— Work item —
Whatever runs from the line with "(597, 172) = (688, 262): black" to the end of the records below must be copied exactly, with nothing else included.

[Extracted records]

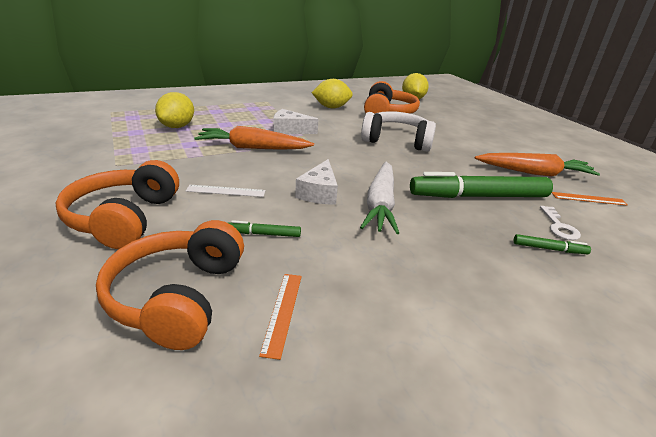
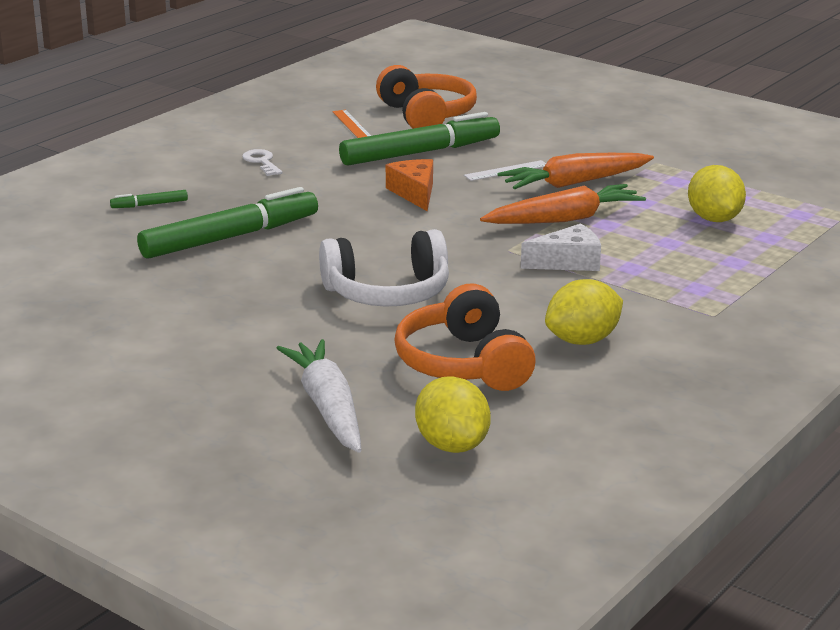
camera: 155 degrees right, 5 degrees down
(124, 218) = (545, 134): orange headphones -> none
(264, 234) = (420, 152): green marker -> green marker, size x2.40
(319, 193) = (414, 193): white cheese -> orange cheese
(380, 205) = (339, 199): white carrot -> white carrot (327, 407)
(534, 173) = (148, 296): orange carrot -> orange carrot (574, 183)
(559, 226) = (132, 228): white key -> white key (262, 162)
(588, 199) = (77, 274): orange ruler -> none

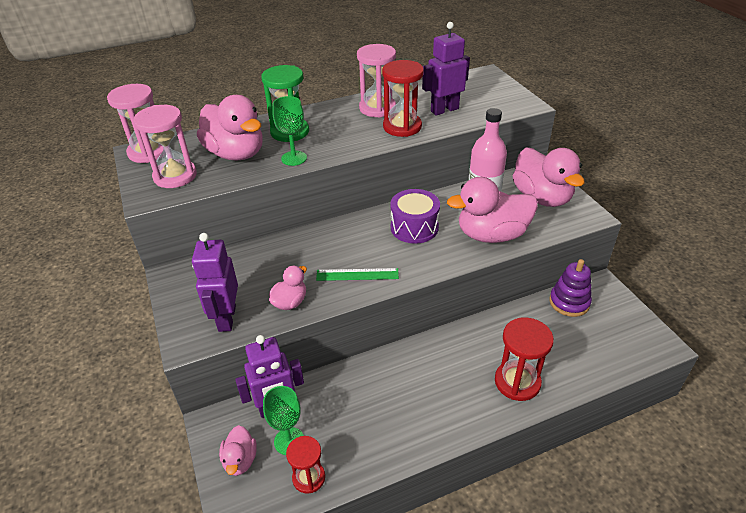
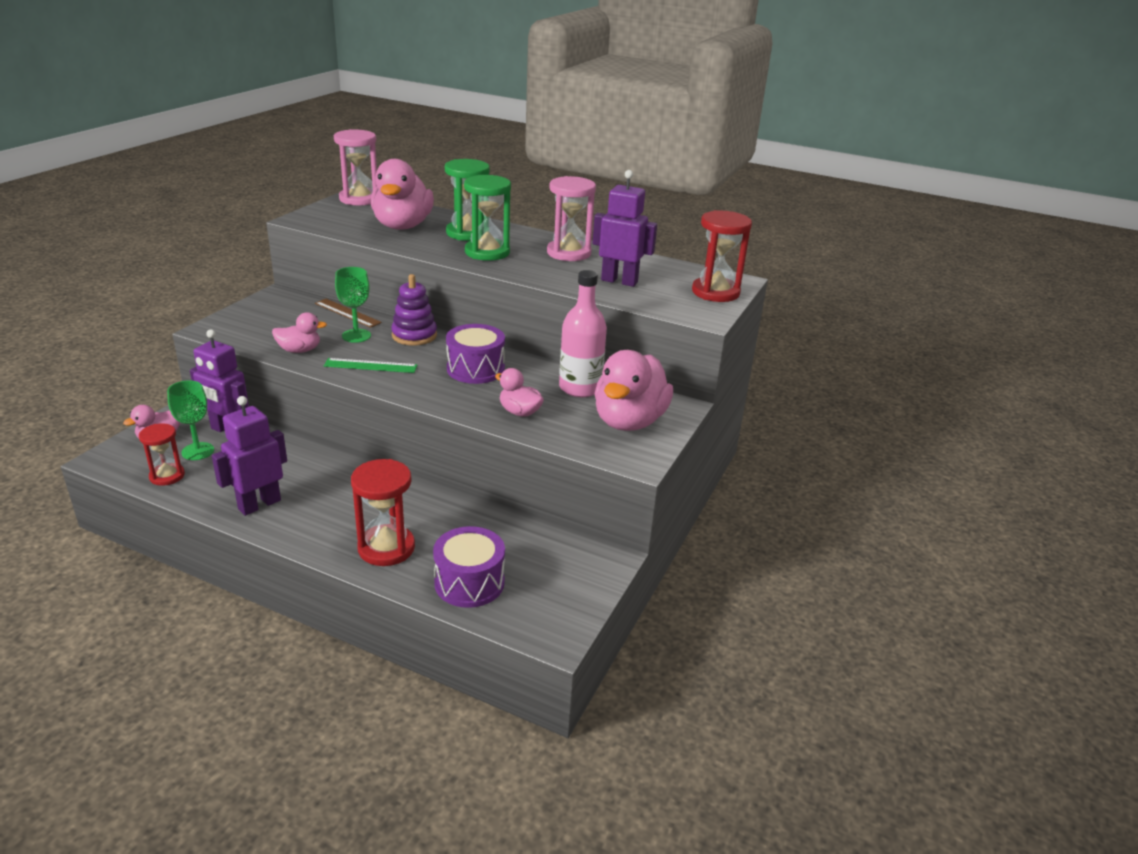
camera: 45 degrees right, 10 degrees down
(175, 176) = (340, 218): pink hourglass -> none
(226, 318) = (252, 333): purple robot -> purple robot (259, 504)
(255, 250) = (347, 313): none -> brown ruler
(294, 158) = (428, 247): green goblet -> green goblet (356, 336)
(336, 138) = (487, 252): none -> green hourglass
(357, 274) = (370, 366): green ruler -> green ruler turned 45 degrees counterclockwise
(402, 127) = (553, 272): red hourglass -> red hourglass (715, 292)
(491, 235) = (519, 412): pink duck -> pink duck, size x0.51
(569, 302) = (549, 544): purple stacking toy -> purple stacking toy (414, 335)
(584, 358) = (469, 582): none -> purple drum

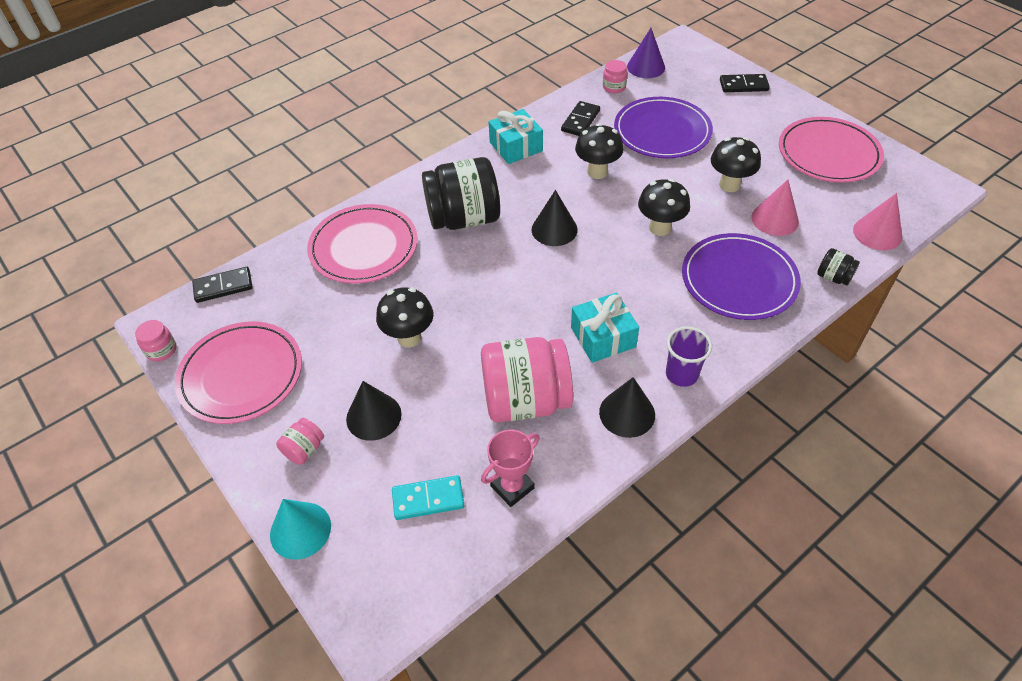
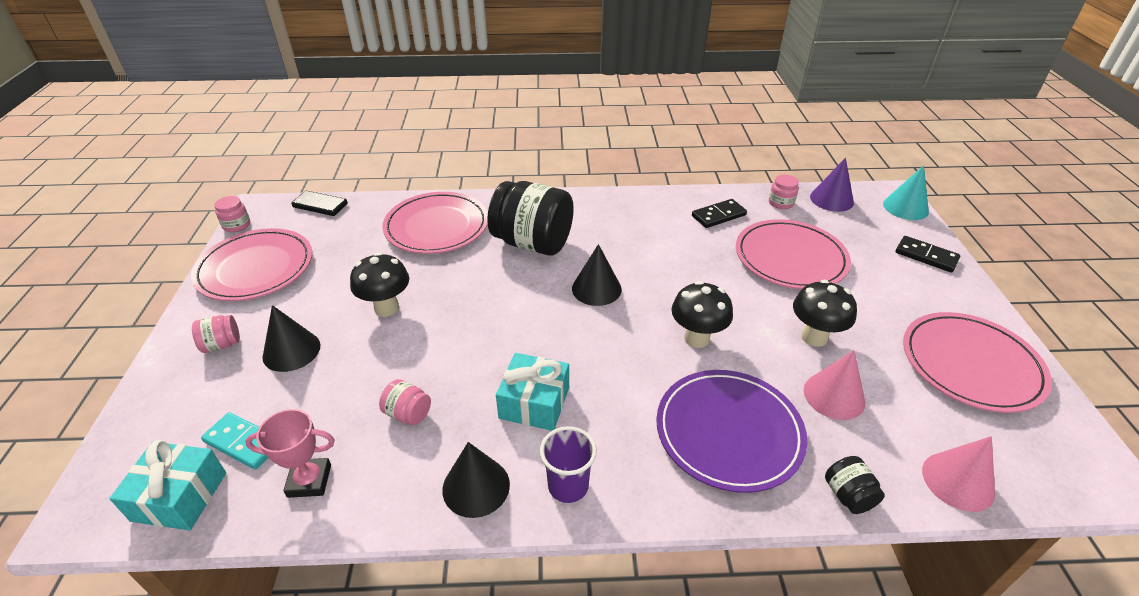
camera: 35 degrees right, 10 degrees down
(300, 530) = (144, 401): turquoise cone -> turquoise cone (905, 207)
(516, 147) = (638, 210): turquoise gift -> turquoise gift (180, 496)
(525, 400) = (408, 414): pink jar -> pink jar, size x0.43
(597, 172) = (688, 262): black mushroom -> none
(662, 132) = (790, 258): purple plate -> pink plate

— Answer to this problem —
(597, 172) = (688, 262): black mushroom -> none
(662, 132) = (790, 258): purple plate -> pink plate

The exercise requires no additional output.